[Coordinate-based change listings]
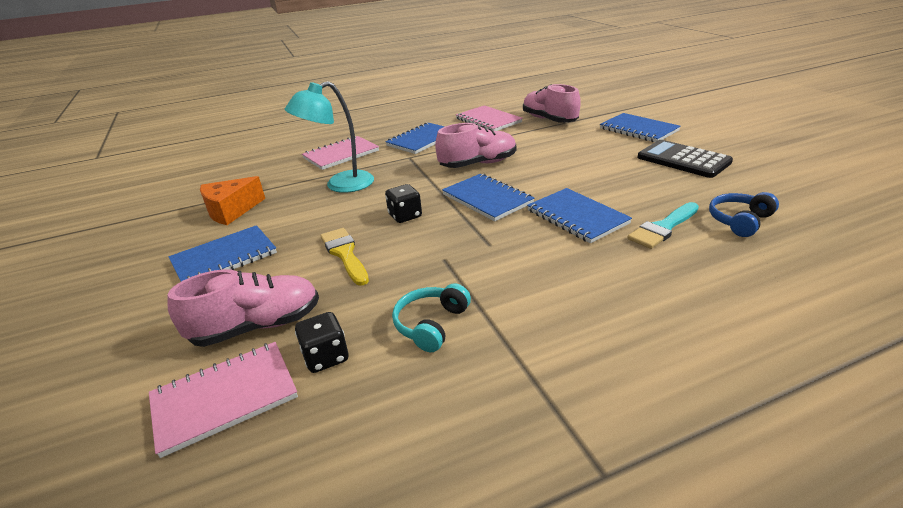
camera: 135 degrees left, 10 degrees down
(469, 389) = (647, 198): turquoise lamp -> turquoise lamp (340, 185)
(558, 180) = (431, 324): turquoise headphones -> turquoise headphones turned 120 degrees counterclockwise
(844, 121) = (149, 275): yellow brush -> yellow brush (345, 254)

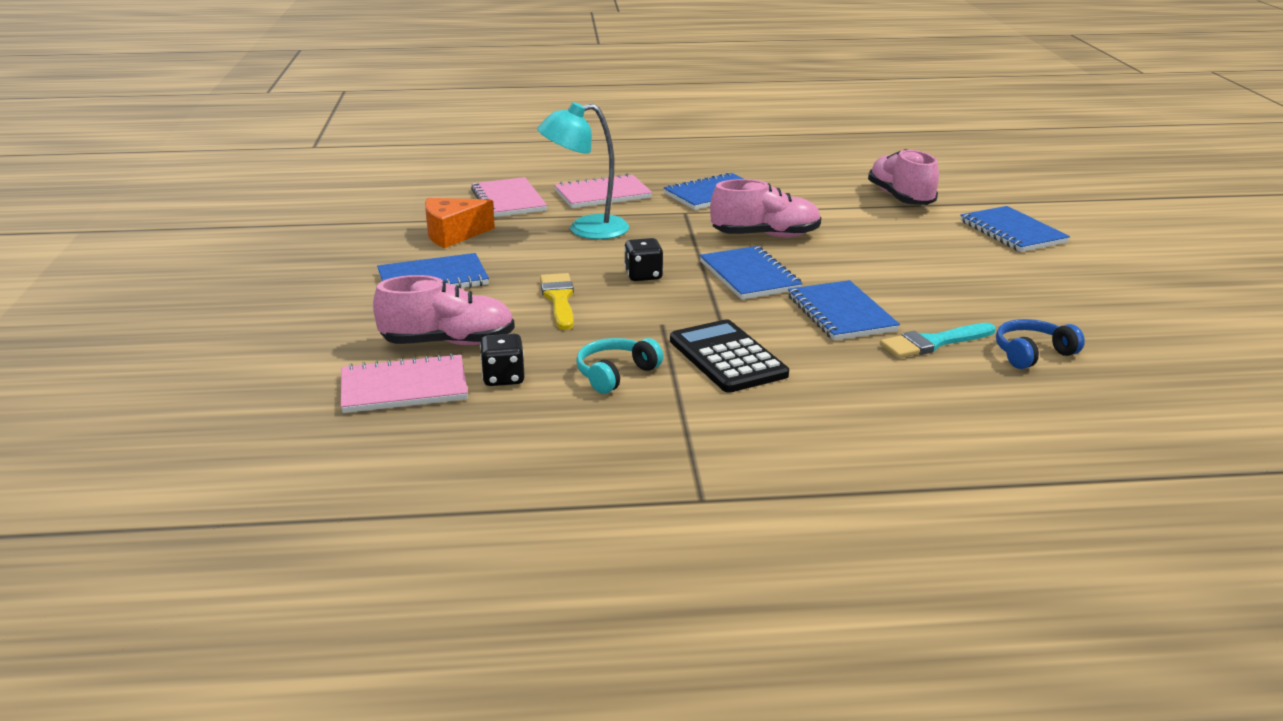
camera: 15 degrees right, 5 degrees down
(488, 120) = (817, 184): pink notebook -> pink notebook (508, 200)
(683, 160) = (1034, 278): black calculator -> black calculator (727, 358)

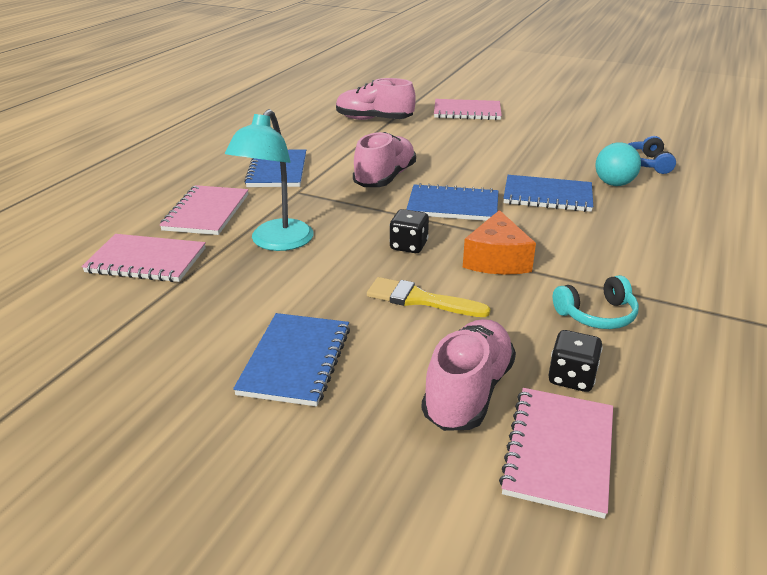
camera: 60 degrees left, 5 degrees up
(453, 234) = (190, 316): orange cheese -> orange cheese (496, 260)
(616, 374) = (596, 315): turquoise headphones -> turquoise headphones turned 90 degrees counterclockwise
(727, 358) = (594, 258): black calculator -> none
(933, 343) = (614, 184): turquoise brush -> turquoise ball
(1012, 232) = (467, 112): blue notebook -> pink notebook

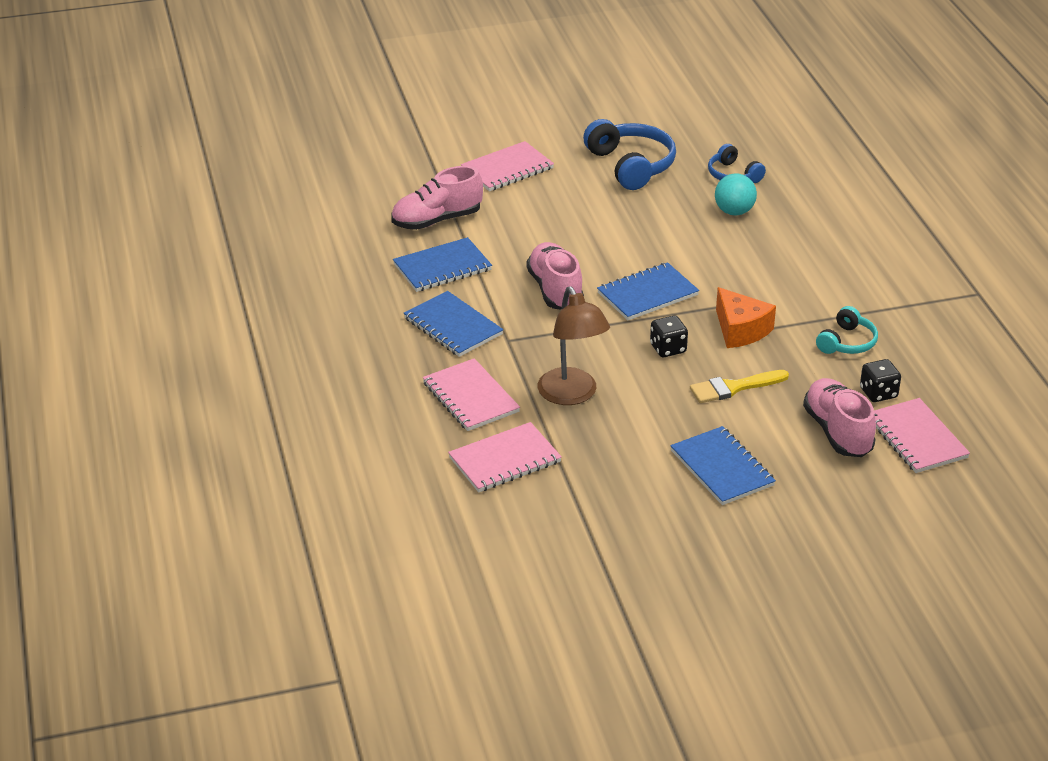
camera: 40 degrees left, 5 degrees up
(276, 242) = (572, 395): turquoise lamp -> brown lamp
(547, 196) = (702, 249): blue notebook -> blue notebook (442, 267)
(563, 135) = (631, 165): none -> blue headphones

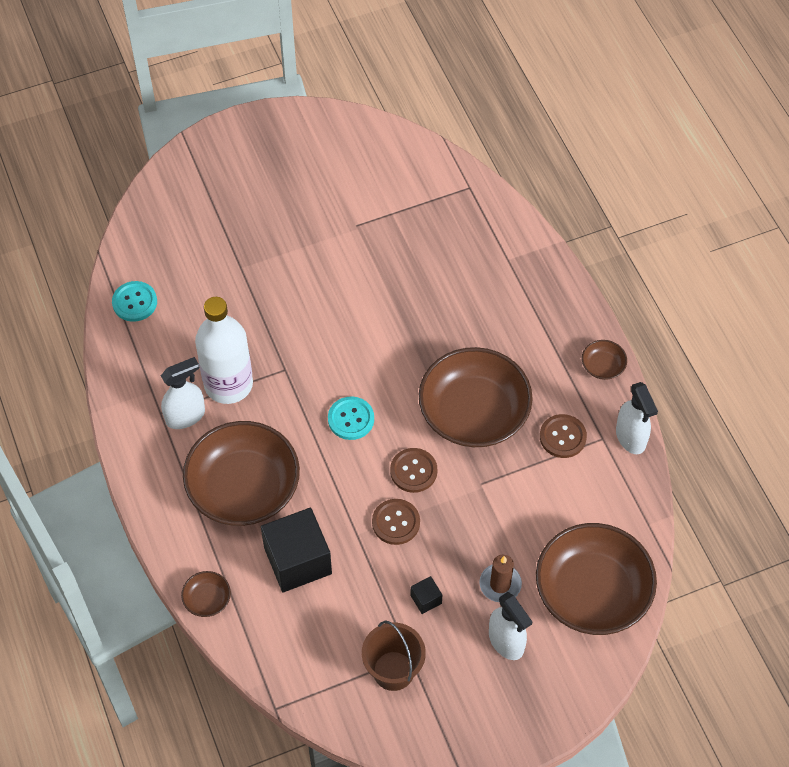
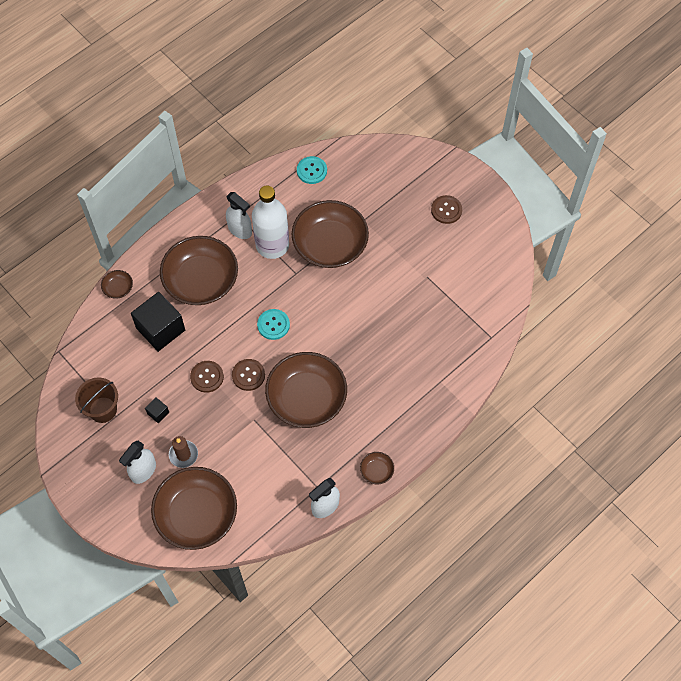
camera: 70 degrees right, 5 degrees up
(260, 316) = (330, 244): none -> brown bowl
(562, 437) = (309, 461): brown button -> brown button (446, 210)

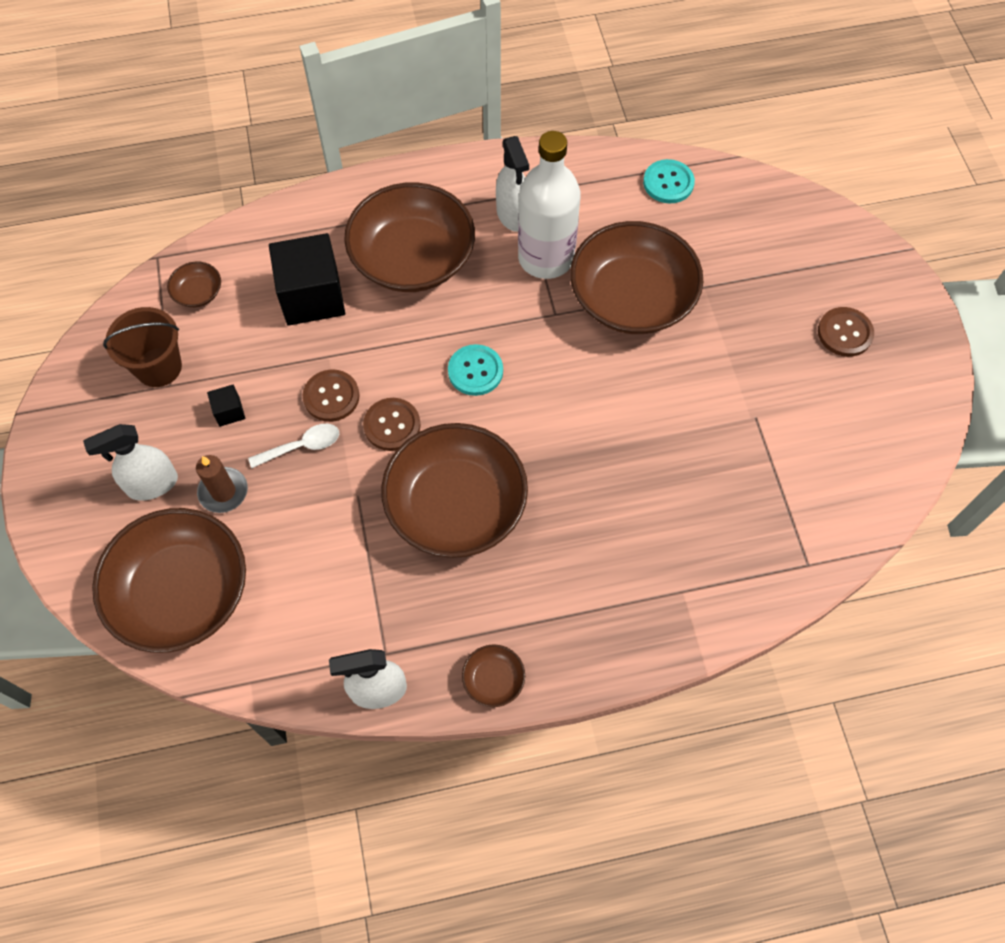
camera: 30 degrees right, 0 degrees up
(118, 288) = (293, 213): brown bowl -> brown bowl (198, 292)
(209, 410) = (302, 446): none -> white spoon

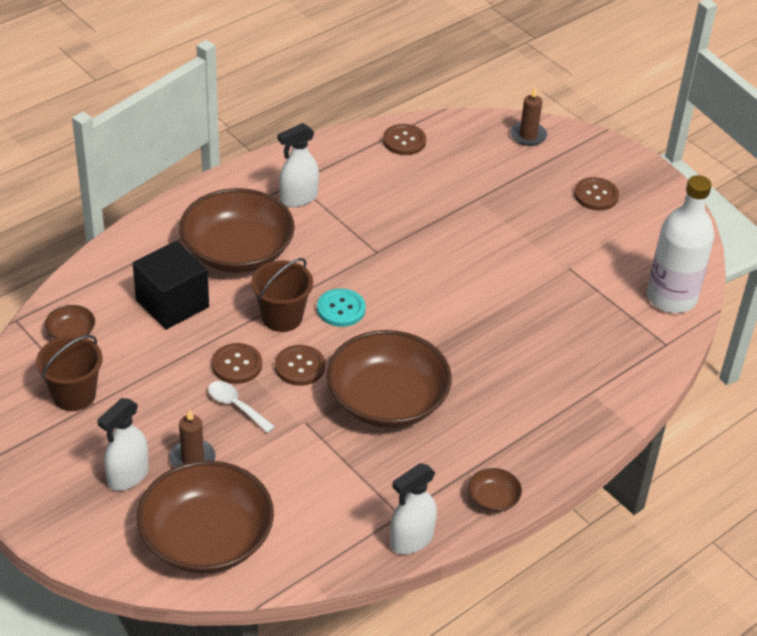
camera: 30 degrees left, 20 degrees down
(229, 411) = (158, 404): black cube -> none
(302, 446) = (236, 406): white spoon -> white spoon turned 90 degrees counterclockwise
(409, 357) = (282, 317): none -> brown bucket
(512, 215) = (298, 198): white spray bottle -> white spray bottle turned 105 degrees clockwise
(546, 258) = (344, 218): white bottle -> white bottle (671, 298)
(632, 298) = (428, 223): brown bowl -> none
(668, 183) = (404, 141): turquoise button -> brown button
(812, 225) = (528, 136): none -> brown candle

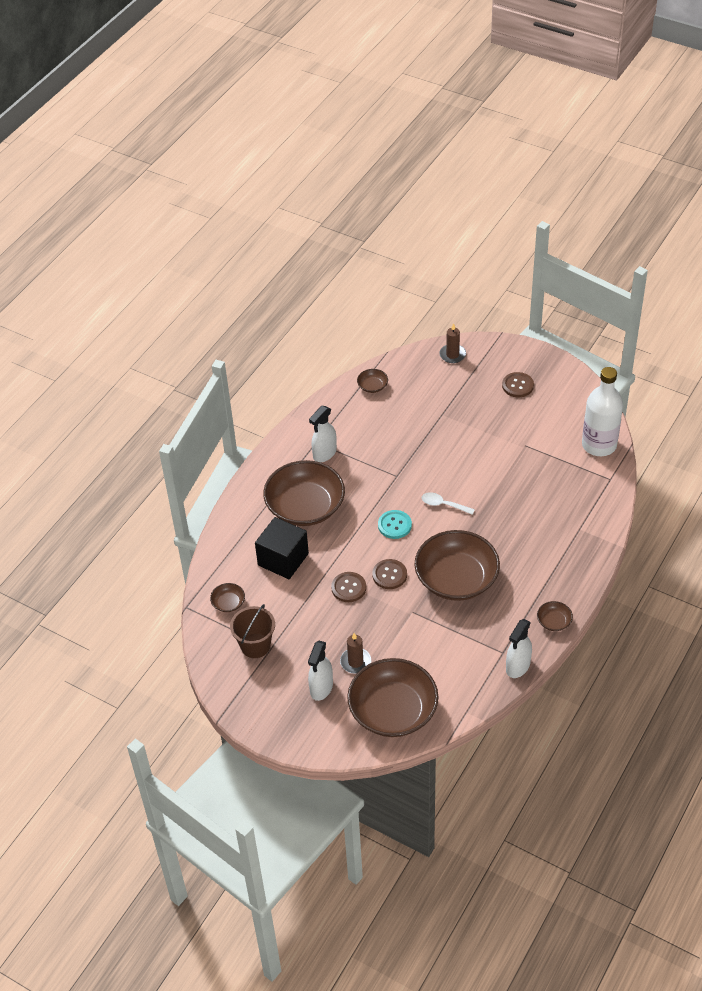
camera: 15 degrees left, 5 degrees up
(236, 406) = (363, 616): white spoon -> white spoon (443, 505)
(282, 317) = (359, 544): brown bucket -> none
(404, 141) = (372, 386): brown button -> brown bowl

» **PROMPT**
Could you reproduce, exactly as written, the lines running from the one with "(282, 317) = (359, 544): brown bucket -> none" to the end of the entries above?

» **TASK OUTPUT**
(282, 317) = (359, 544): brown bucket -> none
(404, 141) = (372, 386): brown button -> brown bowl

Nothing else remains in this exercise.